------ DATA TO EXAMINE

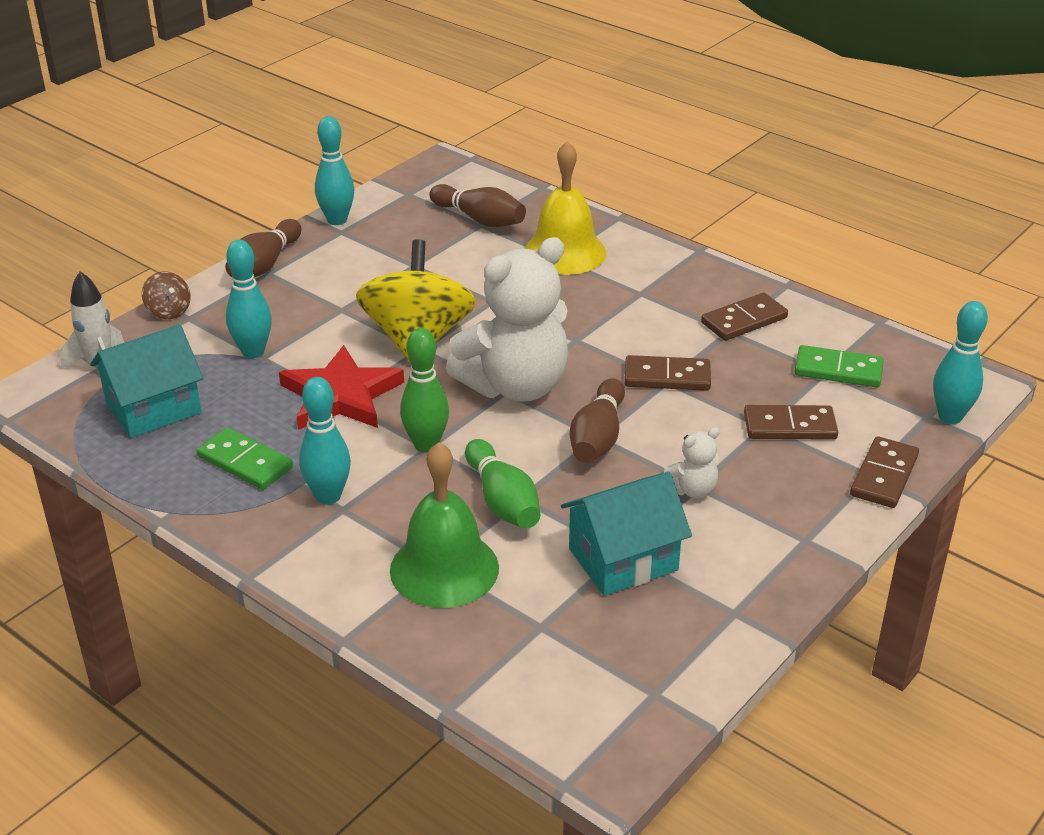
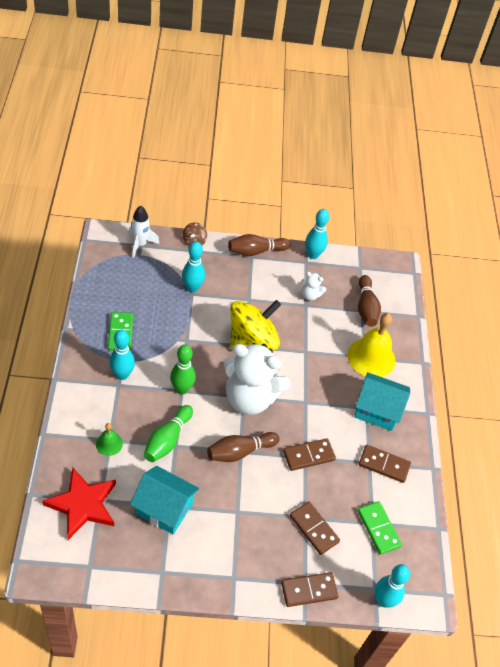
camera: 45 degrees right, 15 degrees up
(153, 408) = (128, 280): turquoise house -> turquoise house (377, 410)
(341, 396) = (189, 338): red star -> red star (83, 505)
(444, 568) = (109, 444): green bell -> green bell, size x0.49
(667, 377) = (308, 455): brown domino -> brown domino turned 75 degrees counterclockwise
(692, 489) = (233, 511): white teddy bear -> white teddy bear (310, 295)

------------

Return each full line of the entries that contains the word "degrees".

* YOUR RESPONSE
camera: 45 degrees right, 15 degrees up
(667, 377) = (308, 455): brown domino -> brown domino turned 75 degrees counterclockwise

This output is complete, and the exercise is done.